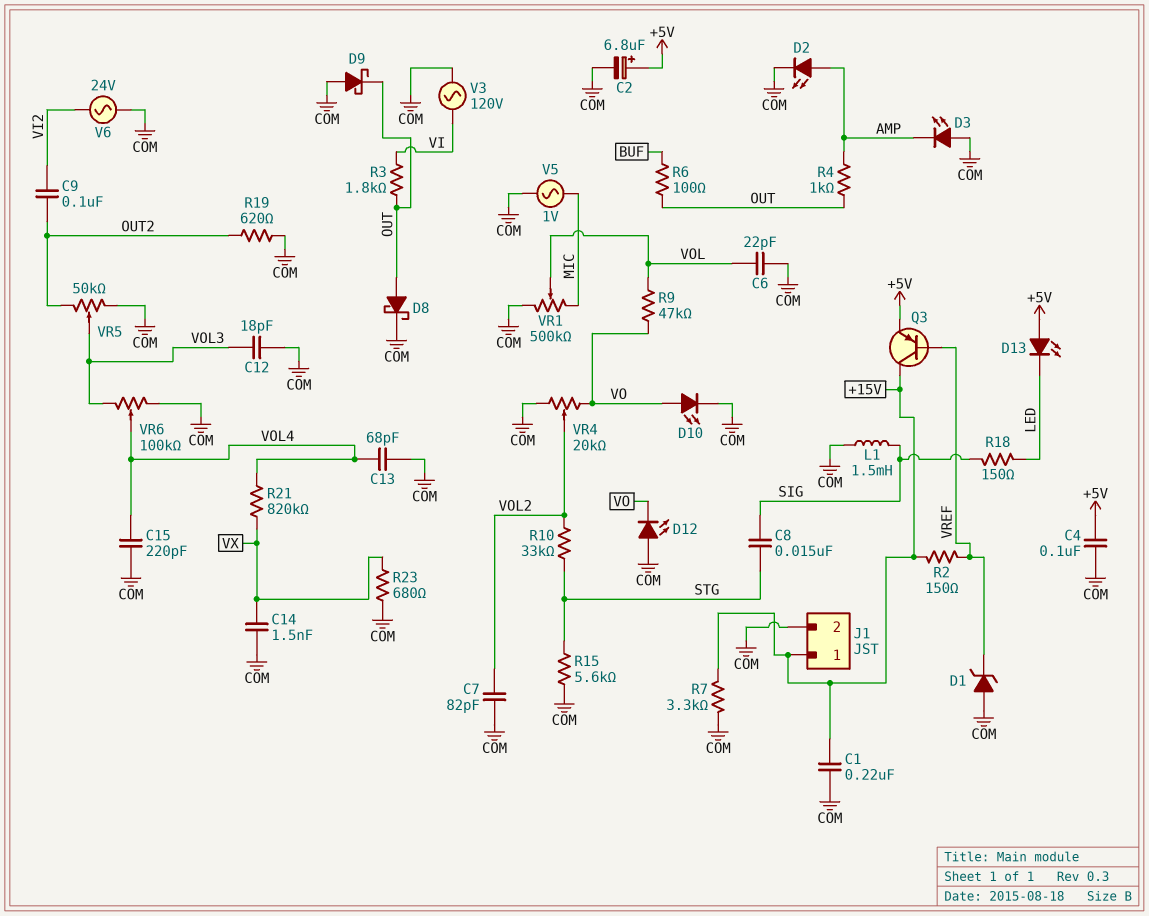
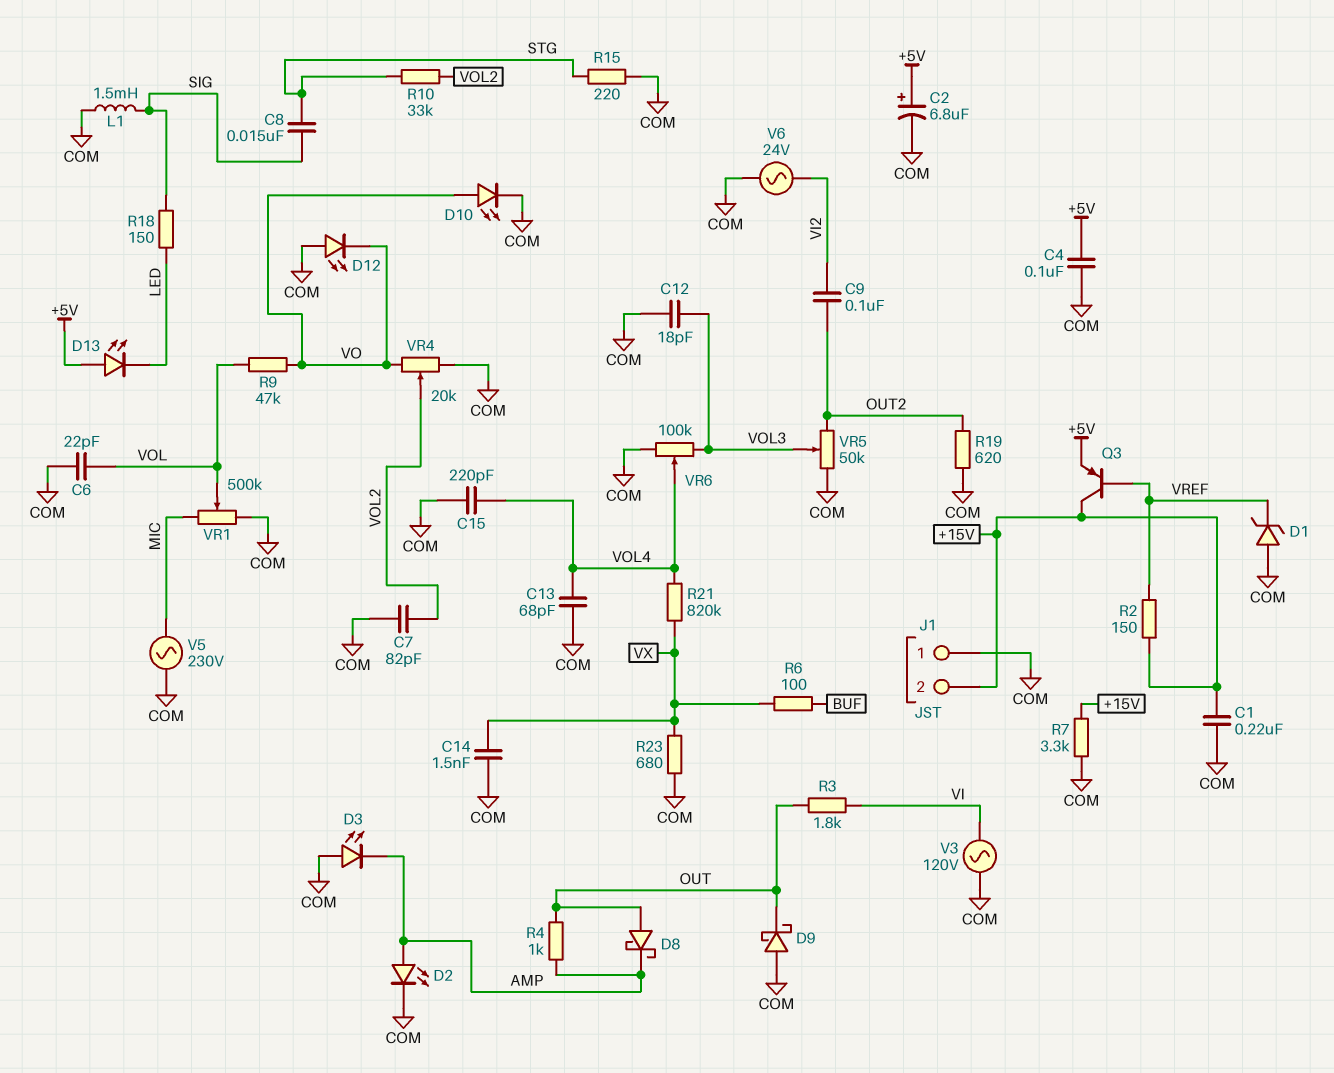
D8: schottky (A OUT, K COM) -> schottky (A OUT, K AMP)
J1 pin 1: +15V -> COM
J1 pin 2: COM -> +15V
R6: 100 (BUF, OUT) -> 100 (BUF, VX)
R15: 5.6k (COM, STG) -> 220 (COM, STG)
V5: AC 1V (COM, MIC) -> AC 230V (COM, MIC)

_ _ _ _ _ _ _

# The task:
Set the records down again exactly, with no pictures.

# Completed task:
D8: schottky (A OUT, K COM) -> schottky (A OUT, K AMP)
J1 pin 1: +15V -> COM
J1 pin 2: COM -> +15V
R6: 100 (BUF, OUT) -> 100 (BUF, VX)
R15: 5.6k (COM, STG) -> 220 (COM, STG)
V5: AC 1V (COM, MIC) -> AC 230V (COM, MIC)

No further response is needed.